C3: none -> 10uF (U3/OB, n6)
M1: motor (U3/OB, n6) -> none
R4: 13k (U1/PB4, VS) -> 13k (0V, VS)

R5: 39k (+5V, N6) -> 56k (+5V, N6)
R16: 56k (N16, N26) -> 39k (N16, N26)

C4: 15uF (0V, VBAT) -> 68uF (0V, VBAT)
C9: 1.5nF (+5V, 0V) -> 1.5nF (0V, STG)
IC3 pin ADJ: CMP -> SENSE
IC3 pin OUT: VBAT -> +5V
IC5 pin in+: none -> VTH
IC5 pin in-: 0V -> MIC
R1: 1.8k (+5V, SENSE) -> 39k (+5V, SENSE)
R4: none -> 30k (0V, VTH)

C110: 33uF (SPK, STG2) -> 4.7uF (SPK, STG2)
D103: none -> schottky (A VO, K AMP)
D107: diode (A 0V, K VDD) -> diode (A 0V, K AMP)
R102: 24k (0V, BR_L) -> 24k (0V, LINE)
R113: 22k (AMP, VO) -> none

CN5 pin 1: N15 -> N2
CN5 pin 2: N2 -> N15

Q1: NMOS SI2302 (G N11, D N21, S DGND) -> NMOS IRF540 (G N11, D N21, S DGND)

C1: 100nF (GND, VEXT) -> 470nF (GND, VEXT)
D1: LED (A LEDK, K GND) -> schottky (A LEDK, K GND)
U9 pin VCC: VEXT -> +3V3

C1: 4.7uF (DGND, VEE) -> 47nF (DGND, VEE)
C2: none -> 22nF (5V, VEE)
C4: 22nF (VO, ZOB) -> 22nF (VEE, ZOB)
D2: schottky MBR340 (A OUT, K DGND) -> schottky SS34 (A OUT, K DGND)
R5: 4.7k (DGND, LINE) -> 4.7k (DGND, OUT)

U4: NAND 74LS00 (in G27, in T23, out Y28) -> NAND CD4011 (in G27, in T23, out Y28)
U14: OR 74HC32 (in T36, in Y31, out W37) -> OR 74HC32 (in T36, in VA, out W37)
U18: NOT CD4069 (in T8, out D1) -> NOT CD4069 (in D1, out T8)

=== Your goal ===
Repeat all of the records, letter for letter.

=== Solution ===
C3: none -> 10uF (U3/OB, n6)
M1: motor (U3/OB, n6) -> none
R4: 13k (U1/PB4, VS) -> 13k (0V, VS)

R5: 39k (+5V, N6) -> 56k (+5V, N6)
R16: 56k (N16, N26) -> 39k (N16, N26)

C4: 15uF (0V, VBAT) -> 68uF (0V, VBAT)
C9: 1.5nF (+5V, 0V) -> 1.5nF (0V, STG)
IC3 pin ADJ: CMP -> SENSE
IC3 pin OUT: VBAT -> +5V
IC5 pin in+: none -> VTH
IC5 pin in-: 0V -> MIC
R1: 1.8k (+5V, SENSE) -> 39k (+5V, SENSE)
R4: none -> 30k (0V, VTH)

C110: 33uF (SPK, STG2) -> 4.7uF (SPK, STG2)
D103: none -> schottky (A VO, K AMP)
D107: diode (A 0V, K VDD) -> diode (A 0V, K AMP)
R102: 24k (0V, BR_L) -> 24k (0V, LINE)
R113: 22k (AMP, VO) -> none

CN5 pin 1: N15 -> N2
CN5 pin 2: N2 -> N15

Q1: NMOS SI2302 (G N11, D N21, S DGND) -> NMOS IRF540 (G N11, D N21, S DGND)

C1: 100nF (GND, VEXT) -> 470nF (GND, VEXT)
D1: LED (A LEDK, K GND) -> schottky (A LEDK, K GND)
U9 pin VCC: VEXT -> +3V3

C1: 4.7uF (DGND, VEE) -> 47nF (DGND, VEE)
C2: none -> 22nF (5V, VEE)
C4: 22nF (VO, ZOB) -> 22nF (VEE, ZOB)
D2: schottky MBR340 (A OUT, K DGND) -> schottky SS34 (A OUT, K DGND)
R5: 4.7k (DGND, LINE) -> 4.7k (DGND, OUT)

U4: NAND 74LS00 (in G27, in T23, out Y28) -> NAND CD4011 (in G27, in T23, out Y28)
U14: OR 74HC32 (in T36, in Y31, out W37) -> OR 74HC32 (in T36, in VA, out W37)
U18: NOT CD4069 (in T8, out D1) -> NOT CD4069 (in D1, out T8)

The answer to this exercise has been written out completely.